**WHAT YOU SHOULD DO**
Lines below that hold the word "purple" must be copied in full.
-------- DATA SUPPLIED
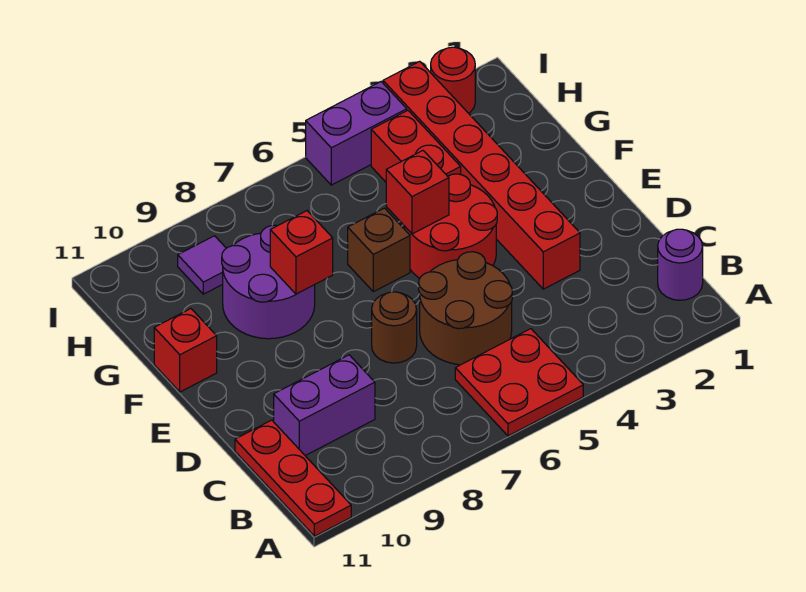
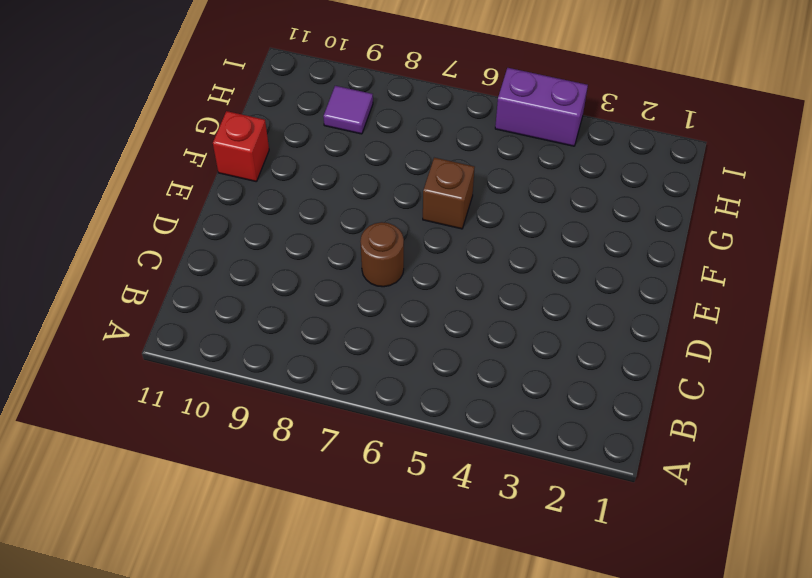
none -> red plate A5:B6 level 1
none -> red plate A11:C11 level 1
none -> purple round brick B1 level 1

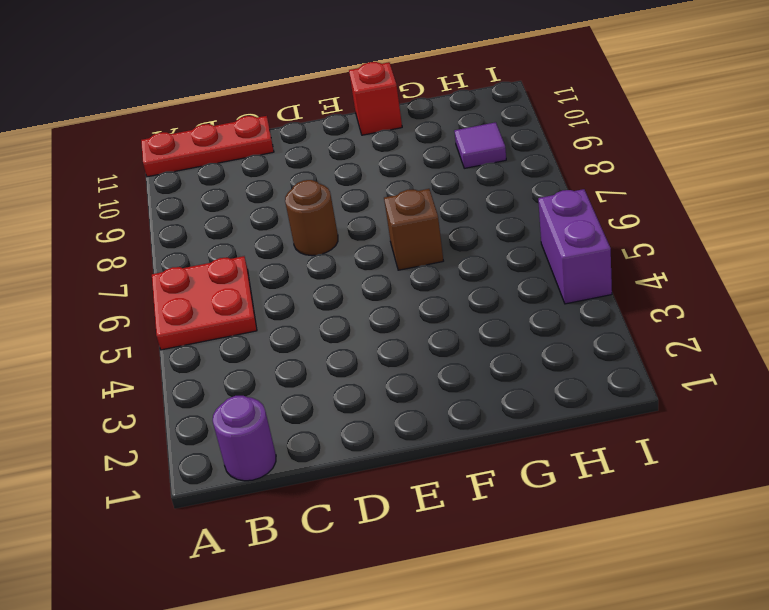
none -> brown round brick C5:D6 level 1
none -> purple brick C9:C10 level 1
none -> red brick D3:I3 level 1

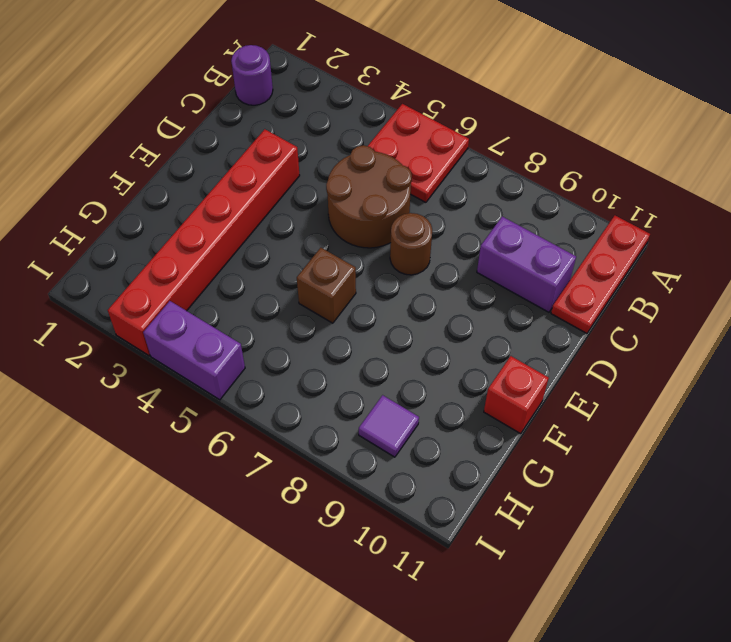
none -> red round brick E4:F5 level 1
none -> purple round brick F8:G9 level 1
none -> red brick G4:H4 level 1

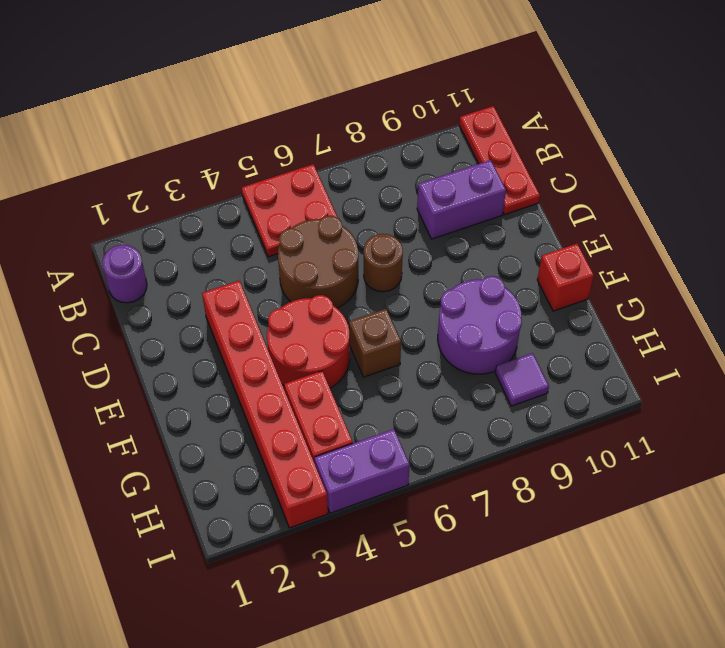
none -> red round brick I2 level 1
none -> red brick F5 level 2
none -> red brick F8 level 2

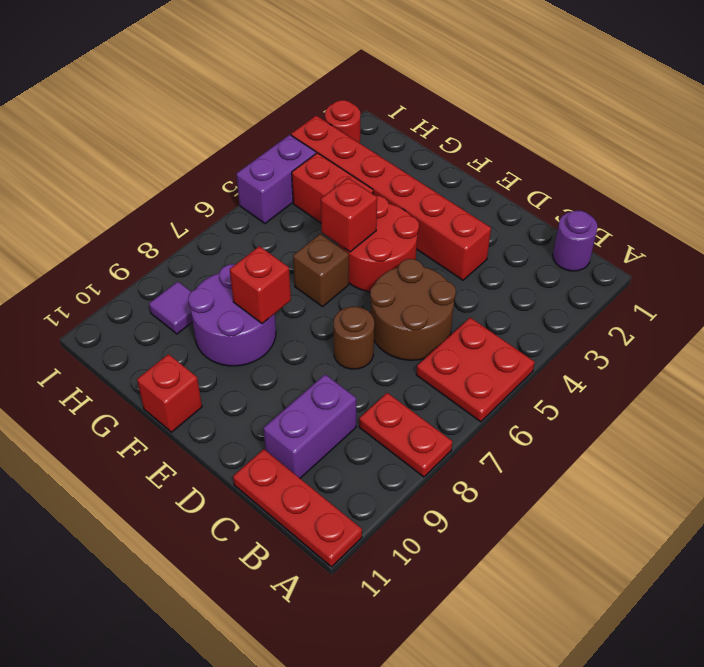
red plate A8:B8 level 1 -> none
----------------
**RESULT**
none -> purple round brick B1 level 1
none -> purple brick C9:C10 level 1
none -> purple round brick F8:G9 level 1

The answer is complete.